● **Exercise directions**
Rewrite the rows from the line with "purple triangle: moved 1 px down" to the line with "cyan circle: moved 1 px up", putting "violet" wherever "purple" appears and changing nothing else. Give only those lines, and leave out the pictures.

● **Material provided**
>> Start
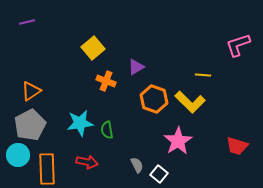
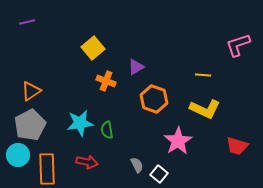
yellow L-shape: moved 15 px right, 7 px down; rotated 20 degrees counterclockwise
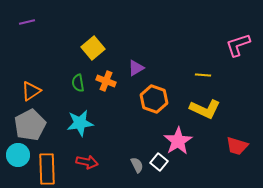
purple triangle: moved 1 px down
green semicircle: moved 29 px left, 47 px up
white square: moved 12 px up
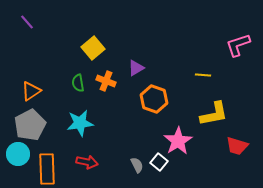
purple line: rotated 63 degrees clockwise
yellow L-shape: moved 9 px right, 5 px down; rotated 36 degrees counterclockwise
cyan circle: moved 1 px up
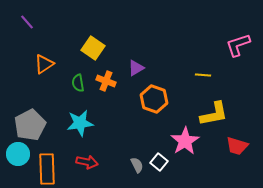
yellow square: rotated 15 degrees counterclockwise
orange triangle: moved 13 px right, 27 px up
pink star: moved 7 px right
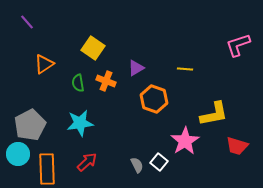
yellow line: moved 18 px left, 6 px up
red arrow: rotated 55 degrees counterclockwise
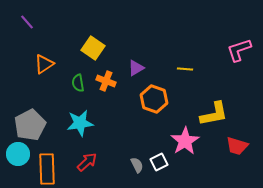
pink L-shape: moved 1 px right, 5 px down
white square: rotated 24 degrees clockwise
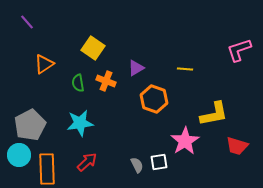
>> End
● **Answer to the problem**
violet triangle: moved 1 px down
green semicircle: moved 29 px left, 47 px up
white square: moved 12 px up
violet line: rotated 63 degrees clockwise
yellow L-shape: moved 9 px right, 5 px down; rotated 36 degrees counterclockwise
cyan circle: moved 1 px up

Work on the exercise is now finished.